Task directions. Every line from the one holding "none -> black brick A7:B12 level 1" through the one holding "none -> black brick G1:H1 level 1" in the data below must be returned exactly, both ends included, with pictures left out and nothing else added.

(Object change listings)

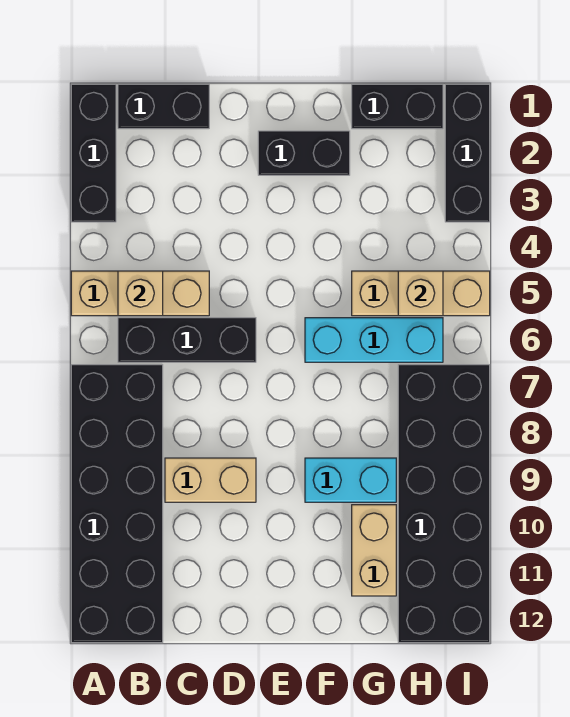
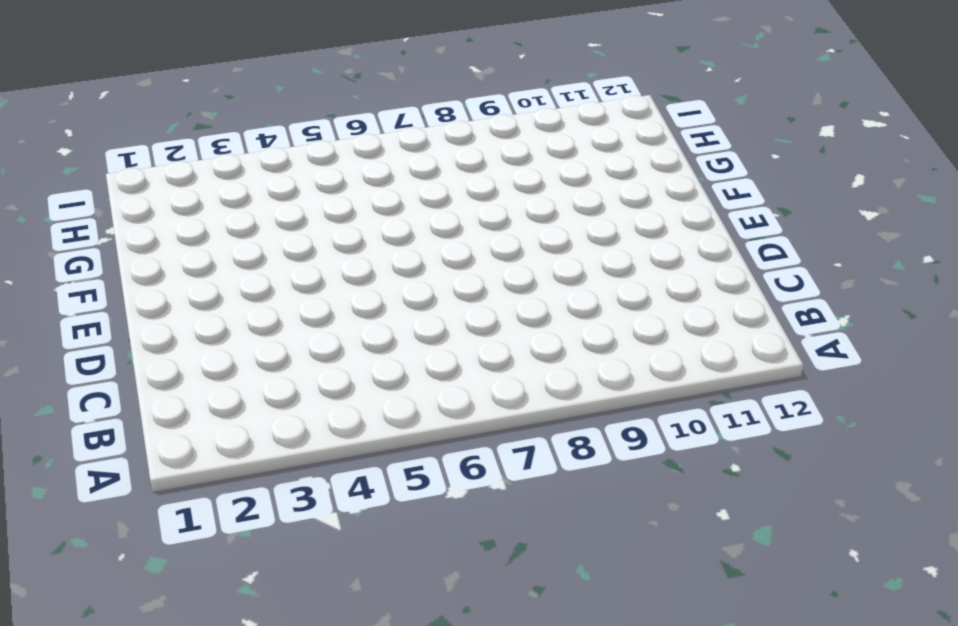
none -> black brick A1:A3 level 1
none -> tan brick A5:C5 level 1
none -> black brick A7:B12 level 1

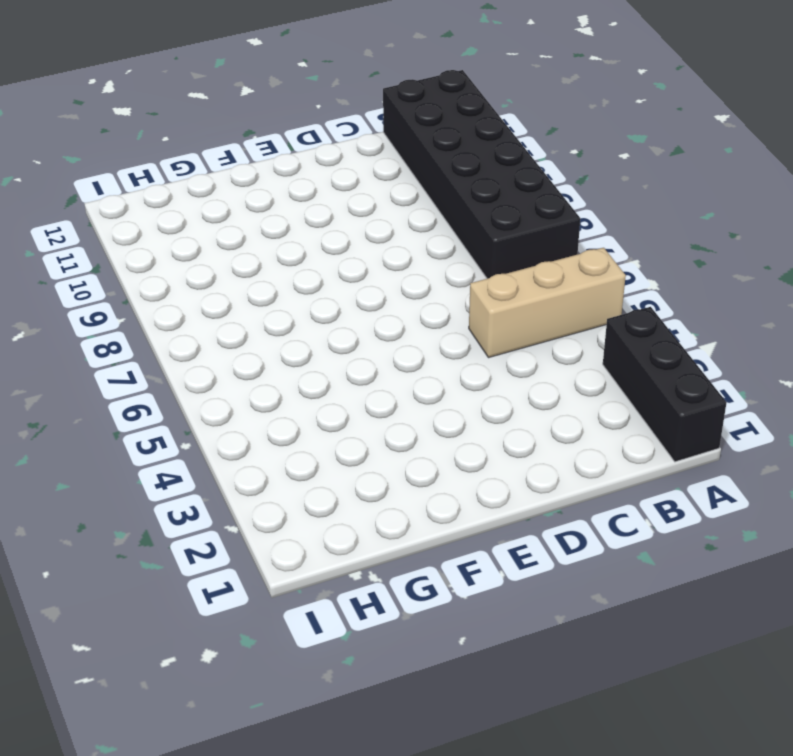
none -> black brick B1:C1 level 1
none -> black brick B6:D6 level 1
none -> tan brick C9:D9 level 1

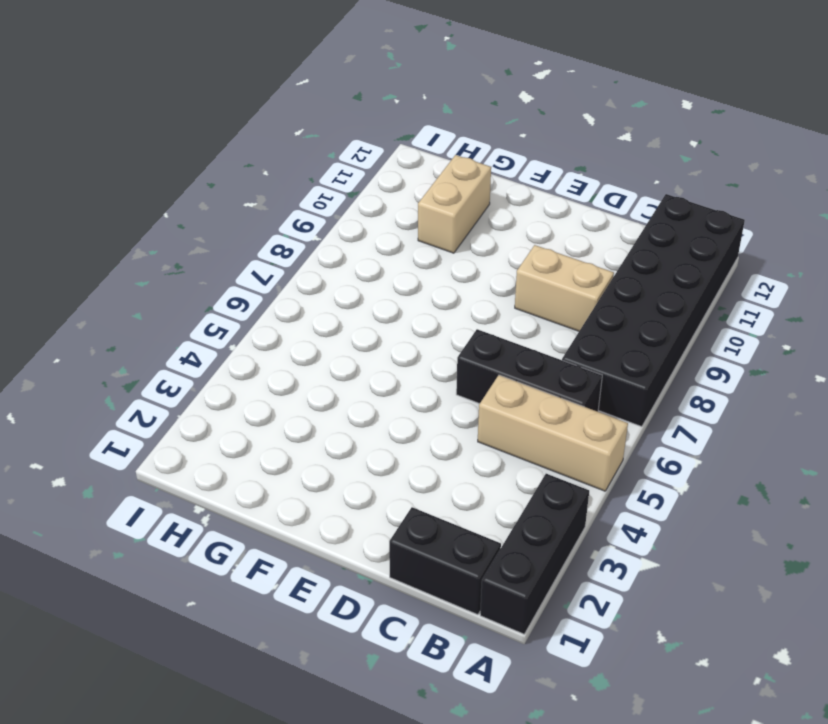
none -> black brick E2:F2 level 1
none -> cyan brick F6:H6 level 1
none -> cyan brick F9:G9 level 1

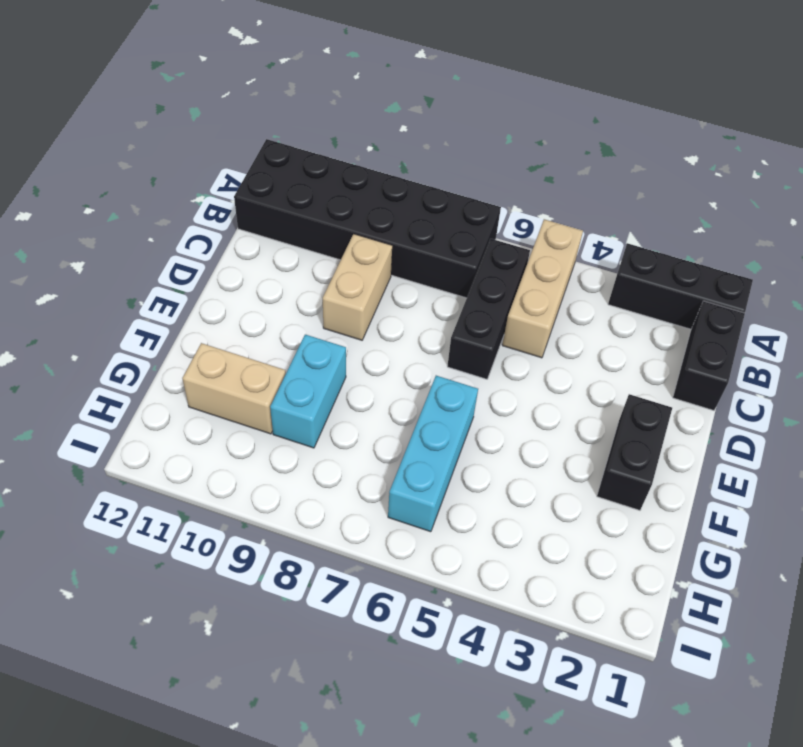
none -> black brick G1:H1 level 1
none -> tan brick G5:I5 level 1
none -> black brick H7:I12 level 1

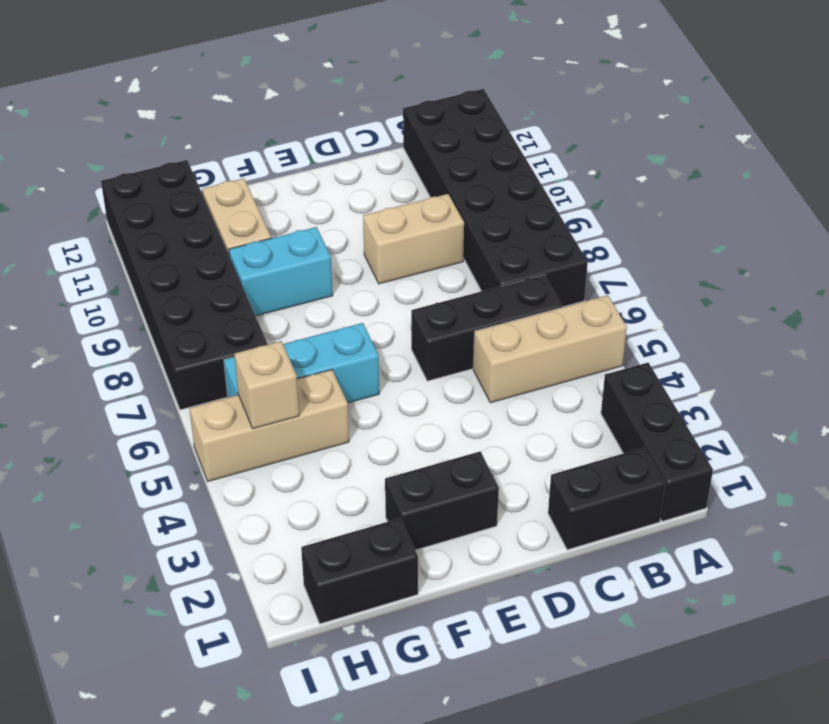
none -> black brick I1:I3 level 1
none -> tan brick B5 level 2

Answer section.
none -> black brick A7:B12 level 1

none -> black brick B1:C1 level 1
none -> black brick B6:D6 level 1
none -> tan brick C9:D9 level 1

none -> black brick E2:F2 level 1
none -> cyan brick F6:H6 level 1
none -> cyan brick F9:G9 level 1

none -> black brick G1:H1 level 1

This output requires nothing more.